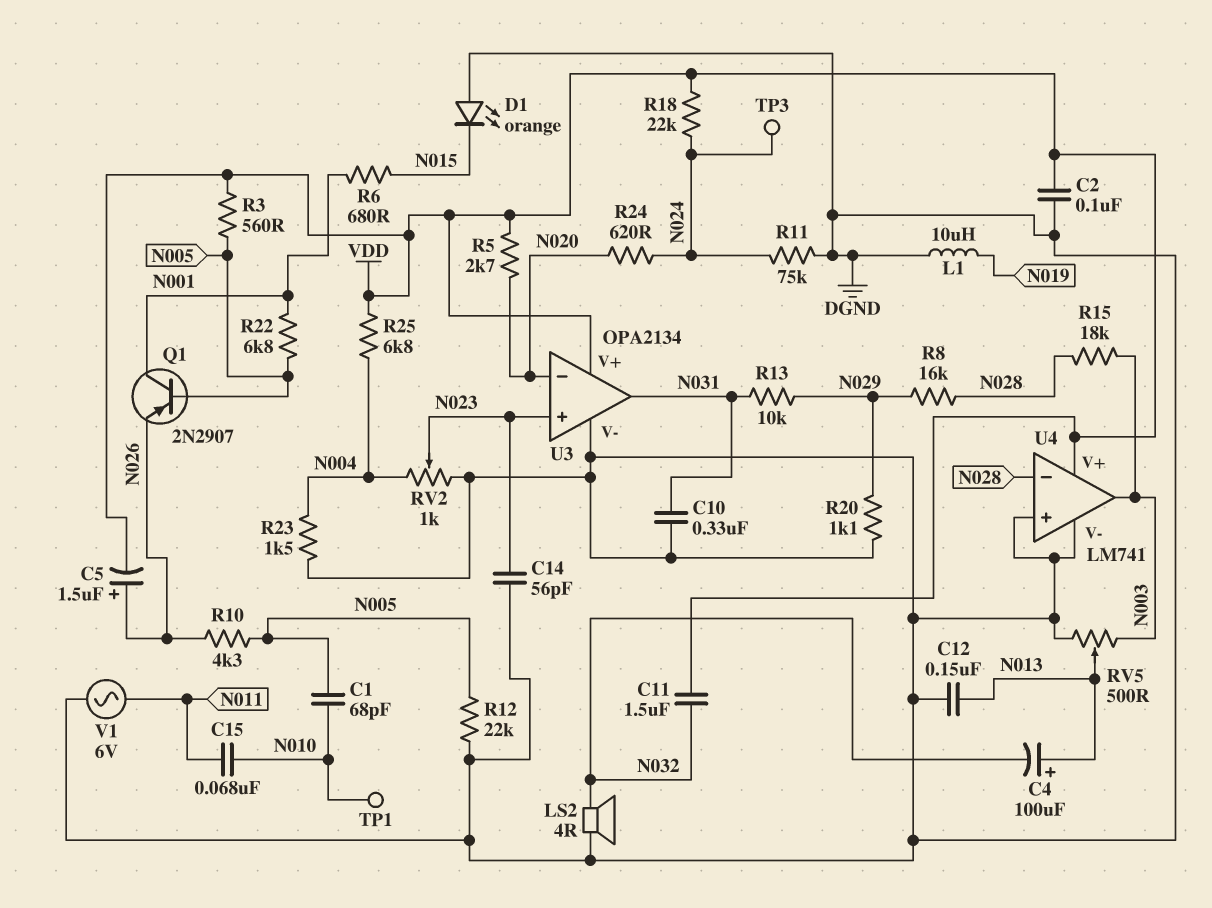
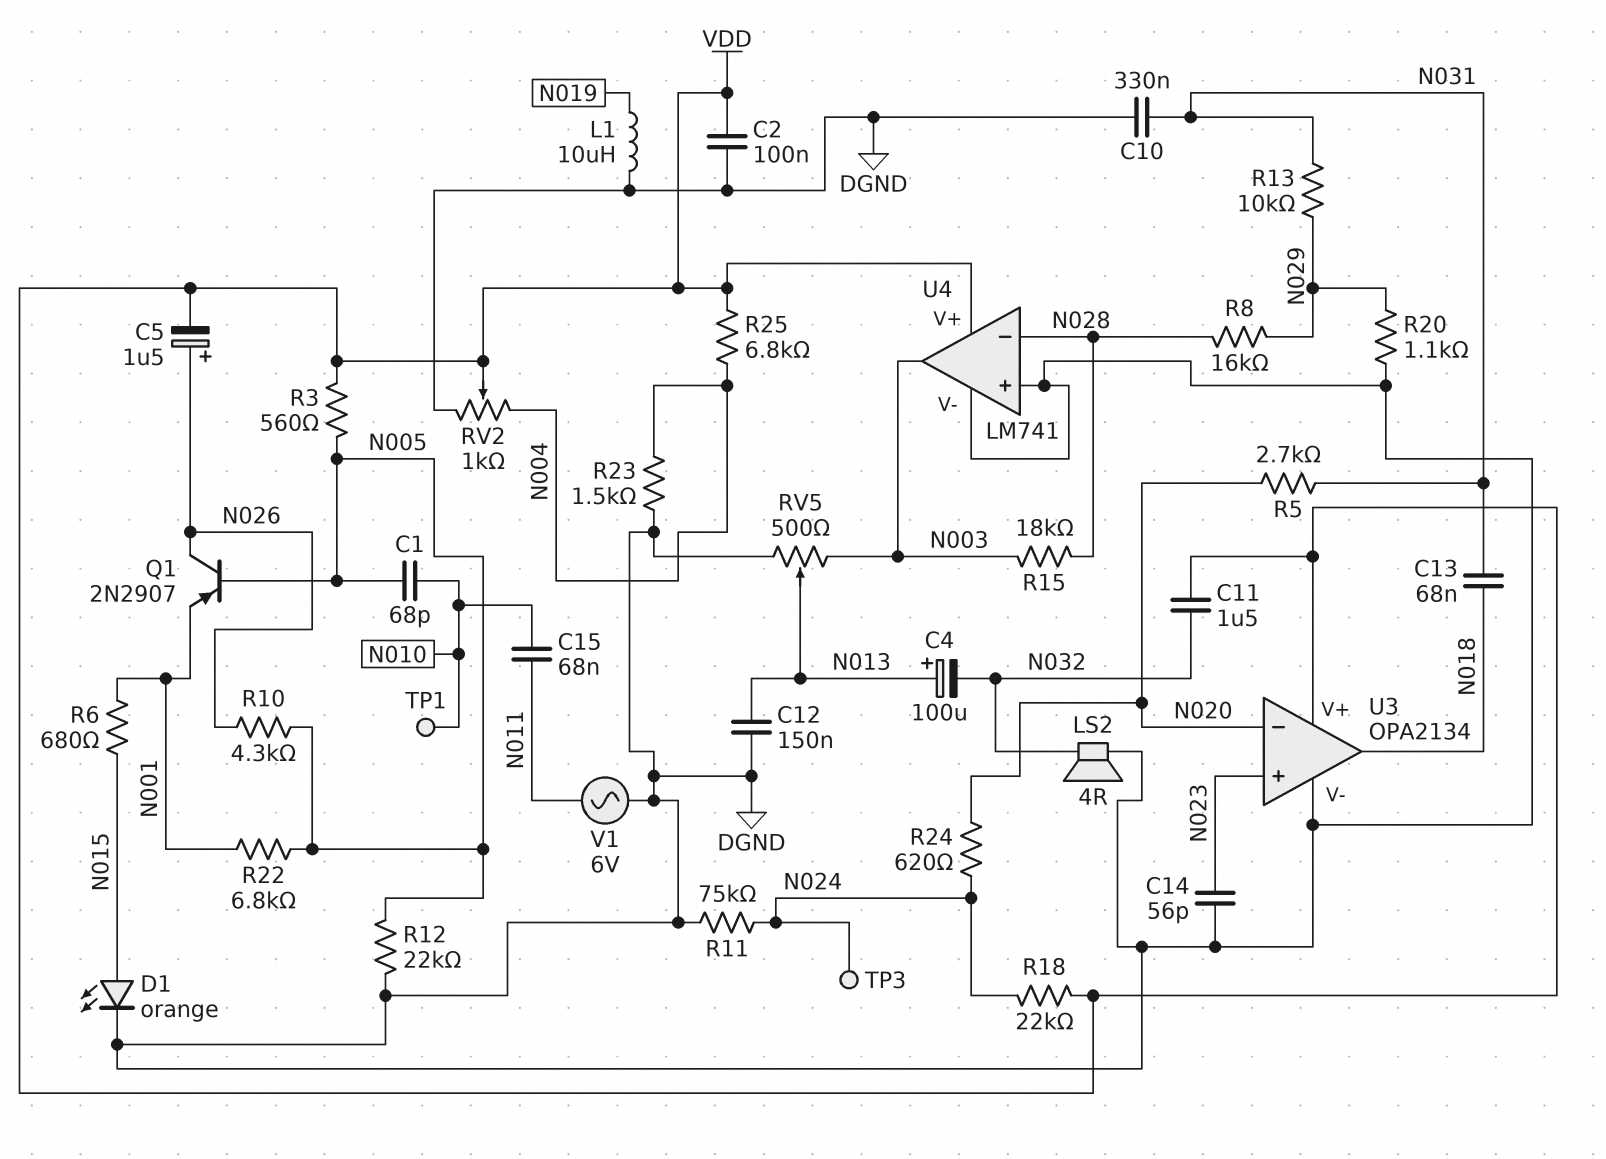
C13: none -> 68nF (N018, N031)
D1: LED orange (A DGND, K N015) -> LED orange (A N015, K DGND)
Q1: PNP 2N2907 (B N005, C N001, E N026) -> PNP 2N2907 (B N005, C N026, E N001)
R5: 2.7k (N020, VDD) -> 2.7k (N020, N031)
RV2: 1k (DGND, N004, wiper N023) -> 1k (DGND, N004, wiper VDD)
U3 pin out: N031 -> N018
§ §
Work to be completed:
Skip the images and set down the rest of the data unchanged.

Answer to this task:
C13: none -> 68nF (N018, N031)
D1: LED orange (A DGND, K N015) -> LED orange (A N015, K DGND)
Q1: PNP 2N2907 (B N005, C N001, E N026) -> PNP 2N2907 (B N005, C N026, E N001)
R5: 2.7k (N020, VDD) -> 2.7k (N020, N031)
RV2: 1k (DGND, N004, wiper N023) -> 1k (DGND, N004, wiper VDD)
U3 pin out: N031 -> N018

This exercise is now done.